Could you give the data below again exactly, apart from the pictures?

^^^^^^^^

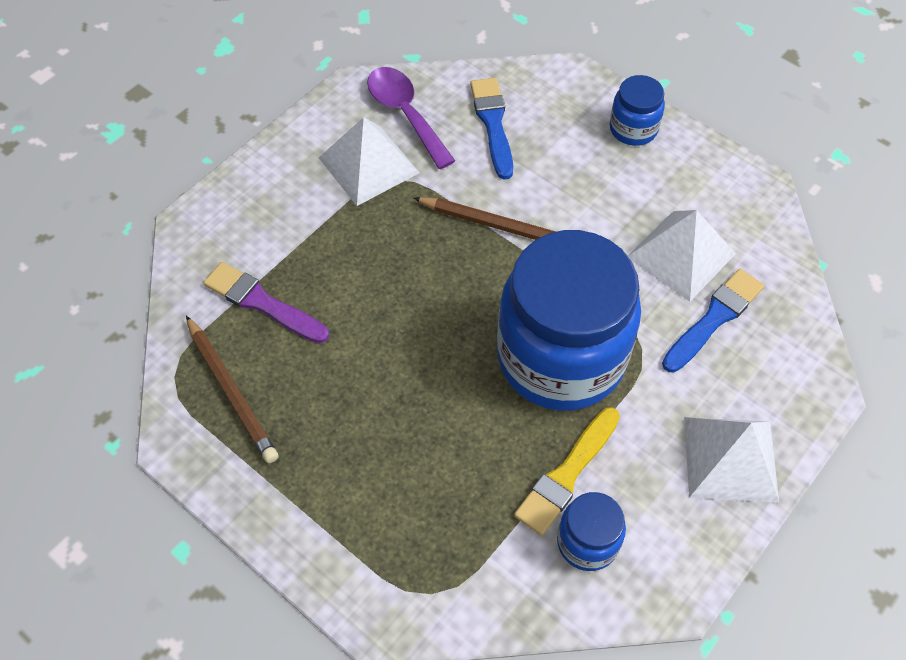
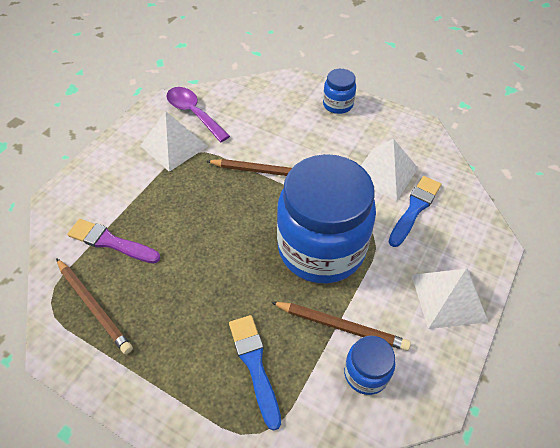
camera: 10 degrees left, 5 degrees down
(493, 124) = (250, 112): blue brush -> blue brush (255, 365)
(567, 474) = (341, 326): yellow brush -> brown pencil

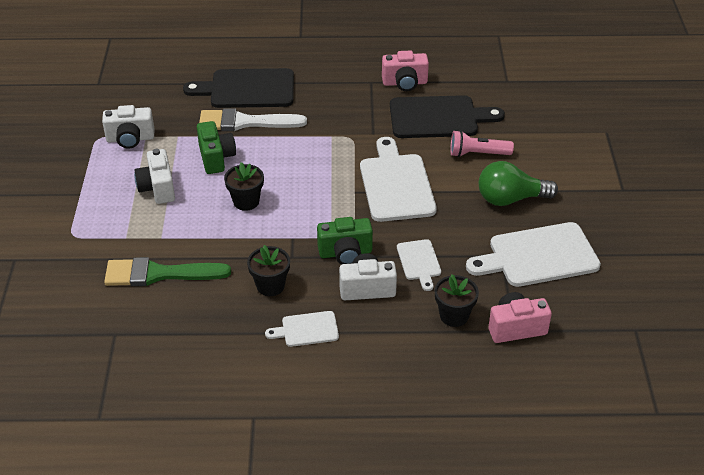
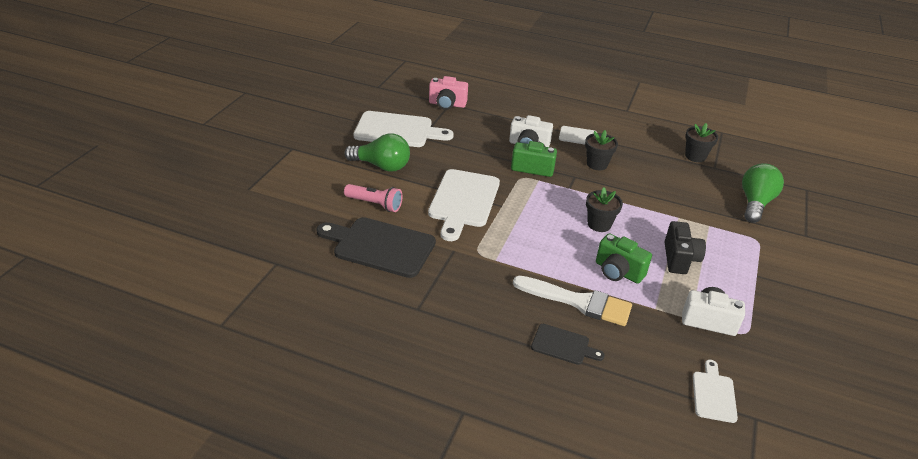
camera: 160 degrees left, 5 degrees down
(67, 288) = (755, 203): none -> green light bulb
(157, 188) = (679, 259): white camera -> black camera
(159, 274) = (681, 193): green brush -> none
(216, 158) = (618, 272): green camera -> green camera turned 60 degrees counterclockwise
(247, 89) = (563, 345): black cutting board -> black cutting board, size x0.52
(405, 83) = (382, 295): pink camera -> none
(419, 262) = (482, 149): white cutting board -> white cutting board (713, 394)
(454, 316) = (480, 118): black flower pot -> black flower pot (695, 156)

^^^^^^^^

_ANSWER SECTION_
camera: 10 degrees left, 5 degrees down
(493, 124) = (250, 112): blue brush -> blue brush (255, 365)
(567, 474) = (341, 326): yellow brush -> brown pencil

camera: 160 degrees left, 5 degrees down
(67, 288) = (755, 203): none -> green light bulb
(157, 188) = (679, 259): white camera -> black camera
(159, 274) = (681, 193): green brush -> none
(216, 158) = (618, 272): green camera -> green camera turned 60 degrees counterclockwise
(247, 89) = (563, 345): black cutting board -> black cutting board, size x0.52
(405, 83) = (382, 295): pink camera -> none
(419, 262) = (482, 149): white cutting board -> white cutting board (713, 394)
(454, 316) = (480, 118): black flower pot -> black flower pot (695, 156)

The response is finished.